== Data records ==

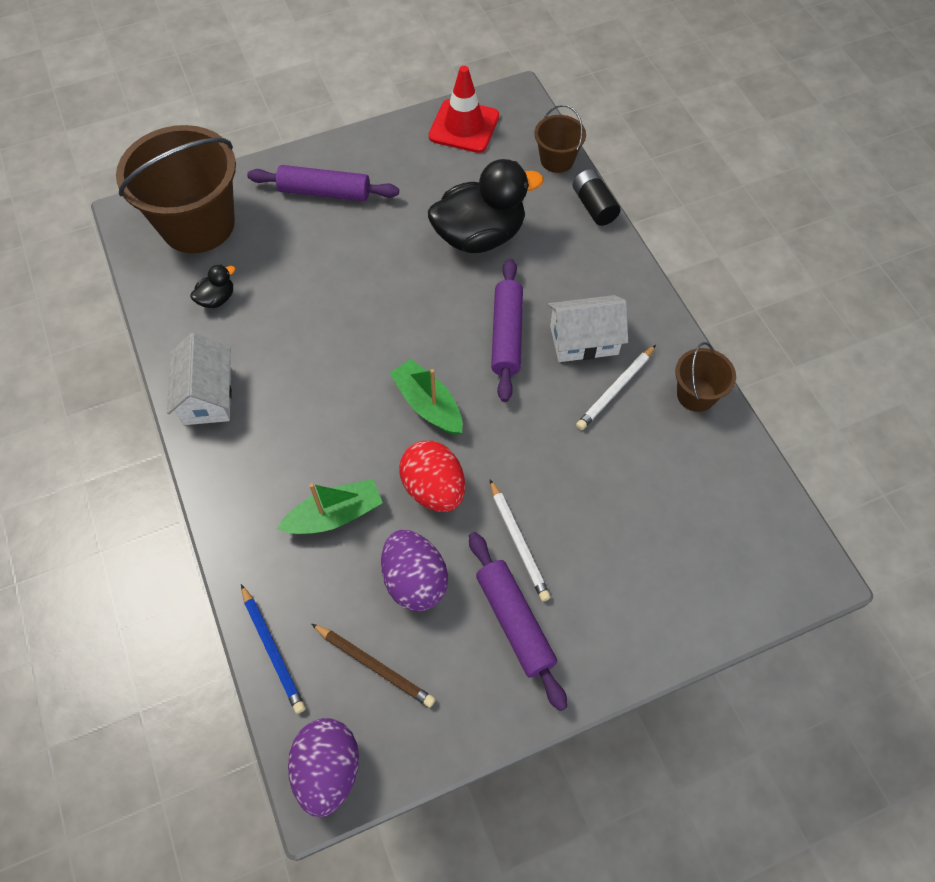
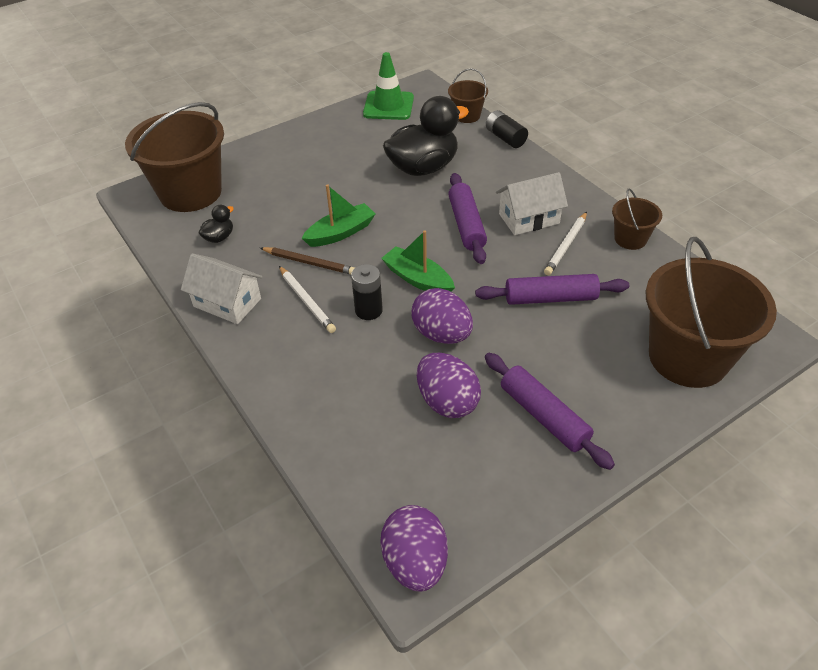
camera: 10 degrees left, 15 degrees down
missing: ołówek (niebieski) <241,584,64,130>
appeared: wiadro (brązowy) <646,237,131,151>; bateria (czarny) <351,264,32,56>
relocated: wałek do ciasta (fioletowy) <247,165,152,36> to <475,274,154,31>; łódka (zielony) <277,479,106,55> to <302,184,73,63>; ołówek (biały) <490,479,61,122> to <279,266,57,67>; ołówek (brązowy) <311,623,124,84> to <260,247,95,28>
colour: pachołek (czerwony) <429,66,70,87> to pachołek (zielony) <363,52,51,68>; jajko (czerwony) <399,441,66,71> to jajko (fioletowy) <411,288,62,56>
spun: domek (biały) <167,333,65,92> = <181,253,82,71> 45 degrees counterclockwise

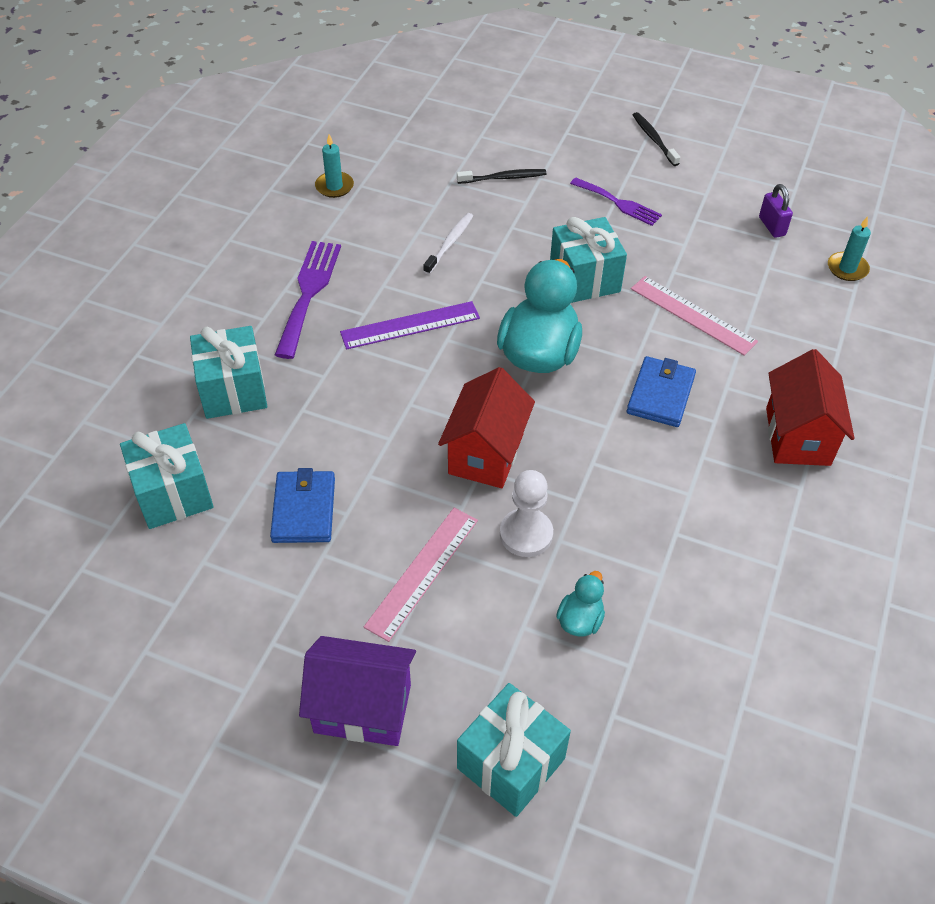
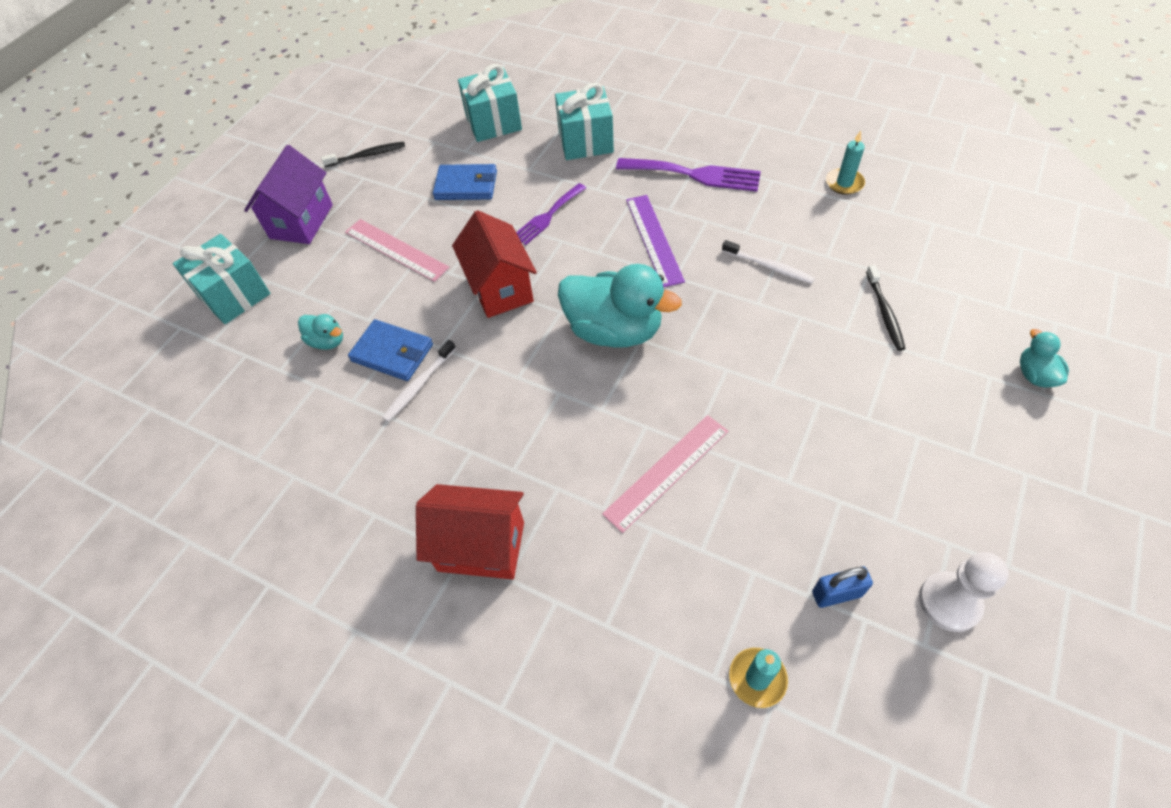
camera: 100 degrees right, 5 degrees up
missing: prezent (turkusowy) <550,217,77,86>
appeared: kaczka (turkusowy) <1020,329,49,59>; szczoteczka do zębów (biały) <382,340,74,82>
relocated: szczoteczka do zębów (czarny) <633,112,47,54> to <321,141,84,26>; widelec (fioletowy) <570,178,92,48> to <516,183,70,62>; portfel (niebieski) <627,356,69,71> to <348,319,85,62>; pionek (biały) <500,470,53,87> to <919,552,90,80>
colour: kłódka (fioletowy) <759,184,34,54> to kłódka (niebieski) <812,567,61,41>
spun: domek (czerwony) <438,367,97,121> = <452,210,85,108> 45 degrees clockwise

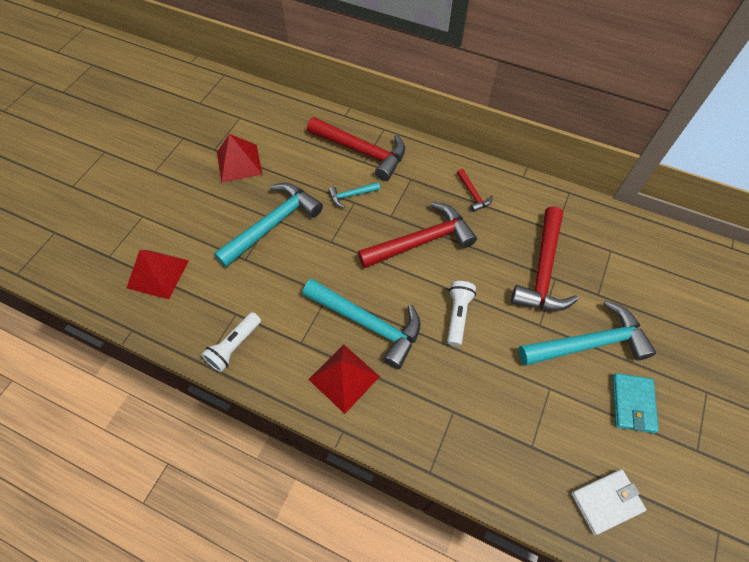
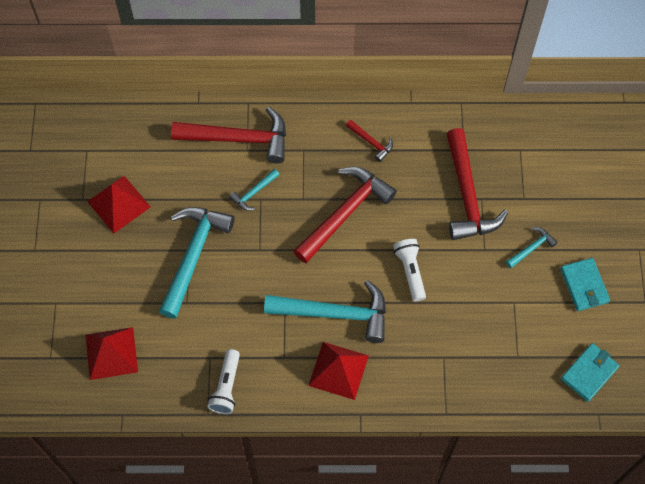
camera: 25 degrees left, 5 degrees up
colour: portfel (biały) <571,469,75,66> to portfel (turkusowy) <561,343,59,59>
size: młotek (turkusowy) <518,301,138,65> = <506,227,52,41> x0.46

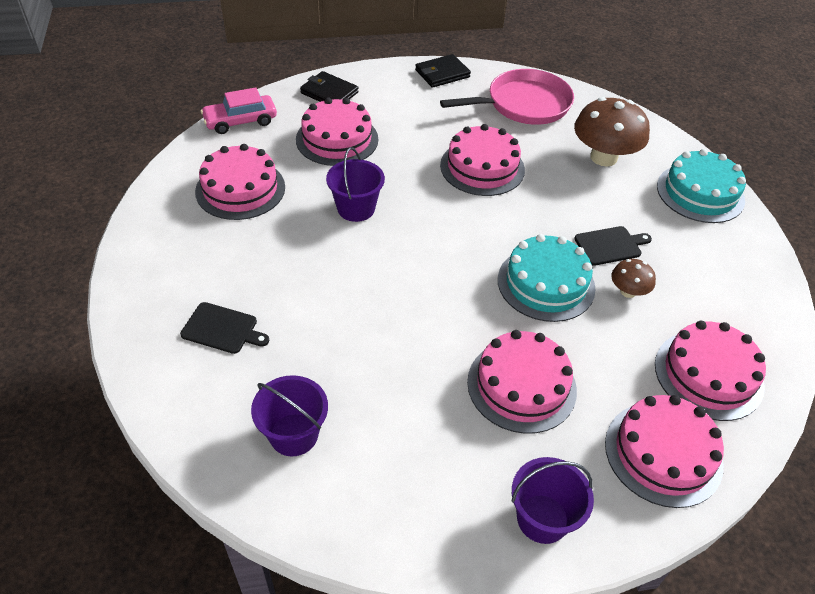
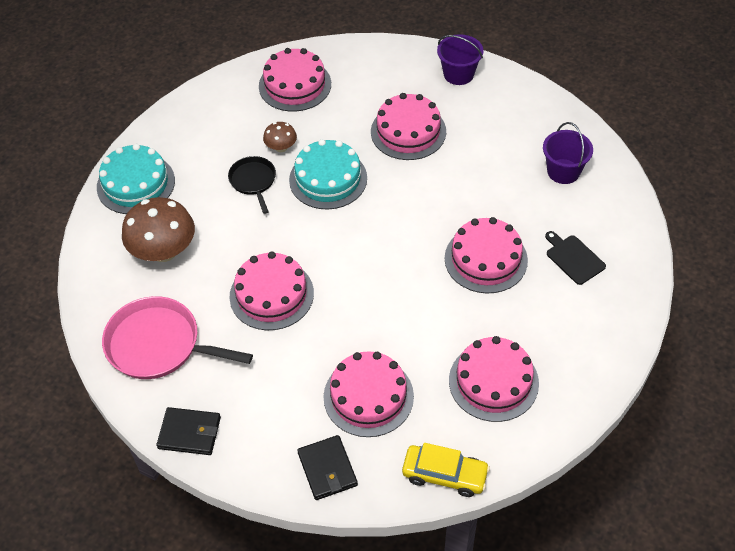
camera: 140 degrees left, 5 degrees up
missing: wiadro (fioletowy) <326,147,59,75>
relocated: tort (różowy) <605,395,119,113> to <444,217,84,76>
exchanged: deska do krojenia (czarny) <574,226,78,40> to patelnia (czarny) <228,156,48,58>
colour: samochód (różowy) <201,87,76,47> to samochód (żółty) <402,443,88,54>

== Problem to work on ==
Return each line from the material that includes the string "ołówek".

== Result ==
missing: ołówek (niebieski) <241,584,64,130>
relocated: wałek do ciasta (fioletowy) <247,165,152,36> to <475,274,154,31>; łódka (zielony) <277,479,106,55> to <302,184,73,63>; ołówek (biały) <490,479,61,122> to <279,266,57,67>; ołówek (brązowy) <311,623,124,84> to <260,247,95,28>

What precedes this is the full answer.